[TASK ITEM]
Go through the entries below. Copy out every line that contains "degrees".

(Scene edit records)
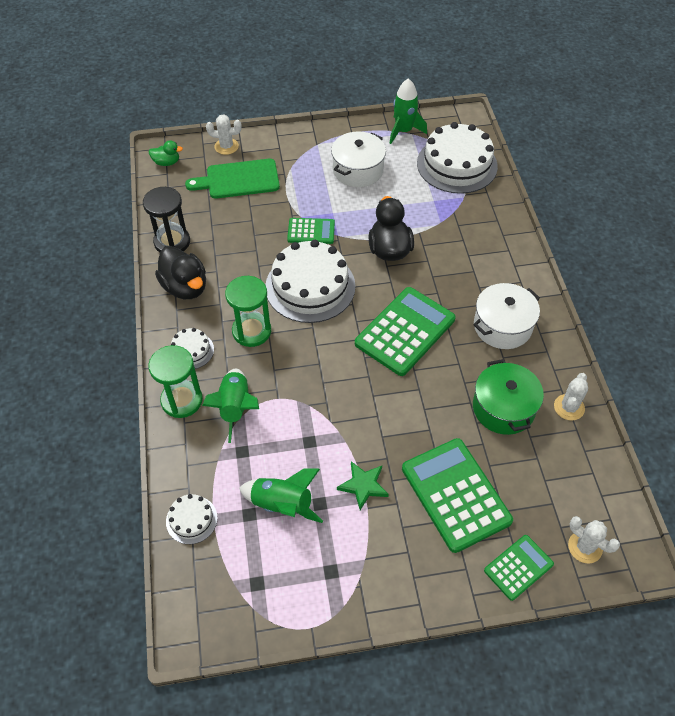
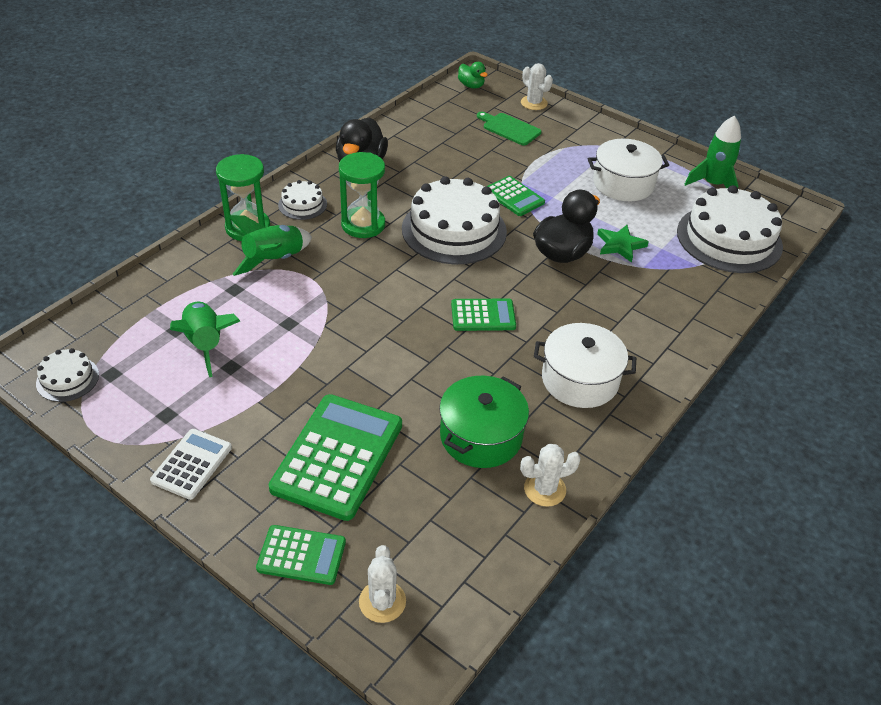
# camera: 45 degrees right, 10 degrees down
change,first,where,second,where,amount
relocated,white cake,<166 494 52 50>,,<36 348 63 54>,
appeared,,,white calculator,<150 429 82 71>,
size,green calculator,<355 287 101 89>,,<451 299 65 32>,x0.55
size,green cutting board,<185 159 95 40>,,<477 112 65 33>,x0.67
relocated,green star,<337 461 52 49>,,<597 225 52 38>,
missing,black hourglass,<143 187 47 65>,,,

...

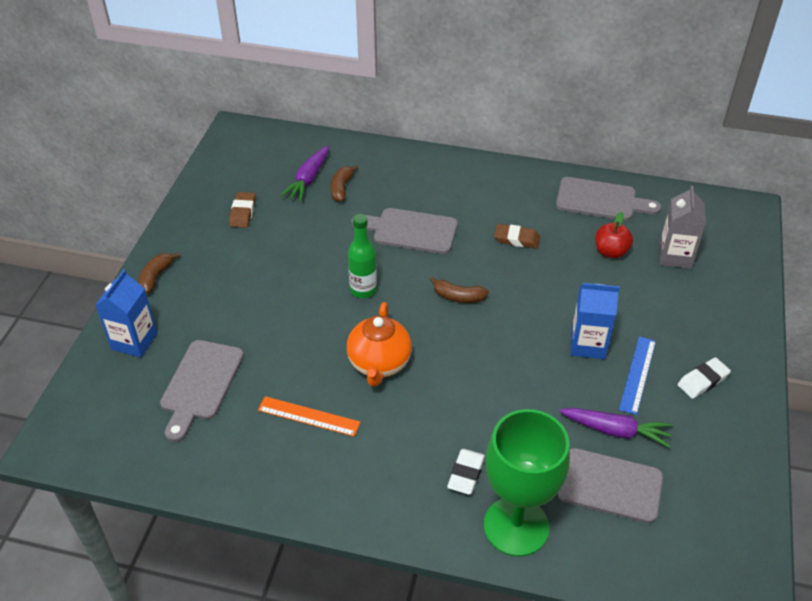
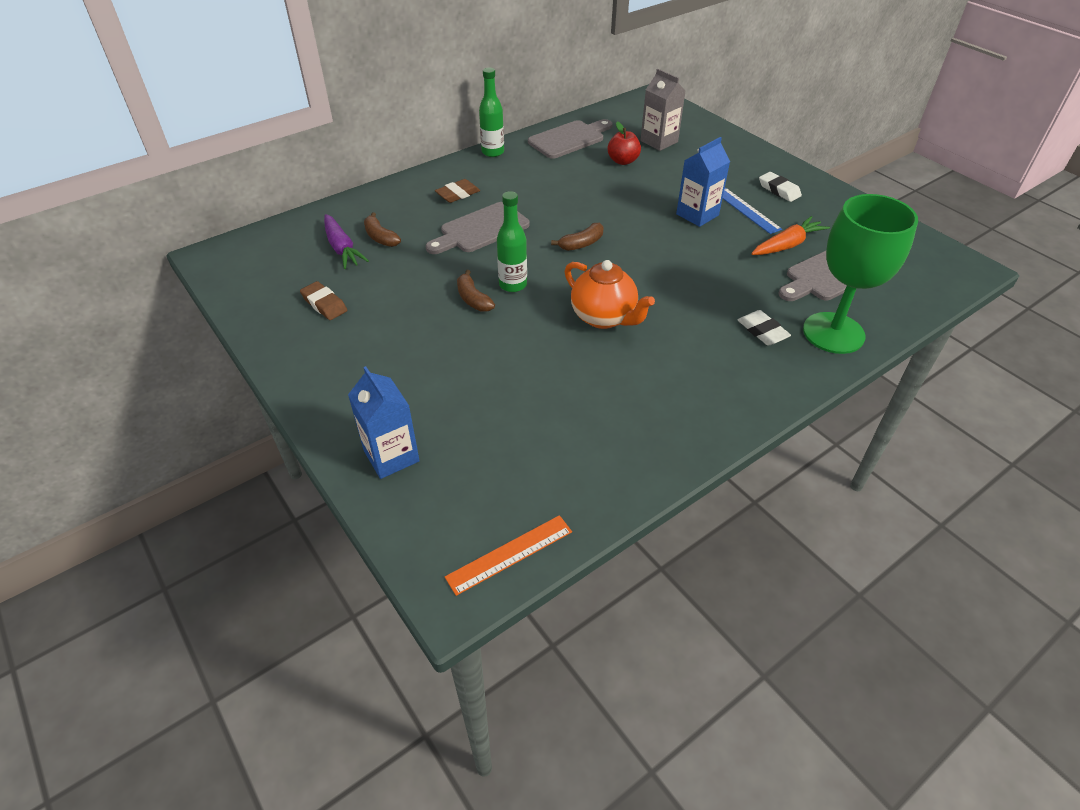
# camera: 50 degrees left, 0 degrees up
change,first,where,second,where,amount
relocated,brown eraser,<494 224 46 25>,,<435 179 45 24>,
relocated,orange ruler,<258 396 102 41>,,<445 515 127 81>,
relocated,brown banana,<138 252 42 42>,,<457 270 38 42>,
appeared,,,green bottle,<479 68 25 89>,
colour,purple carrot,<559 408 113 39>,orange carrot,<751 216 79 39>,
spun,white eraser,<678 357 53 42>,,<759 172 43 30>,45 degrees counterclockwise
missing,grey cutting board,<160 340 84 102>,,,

[RESPONSE AREA]
# camera: 45 degrees right, 10 degrees down
# camera: 50 degrees left, 0 degrees up
spun,white eraser,<678 357 53 42>,,<759 172 43 30>,45 degrees counterclockwise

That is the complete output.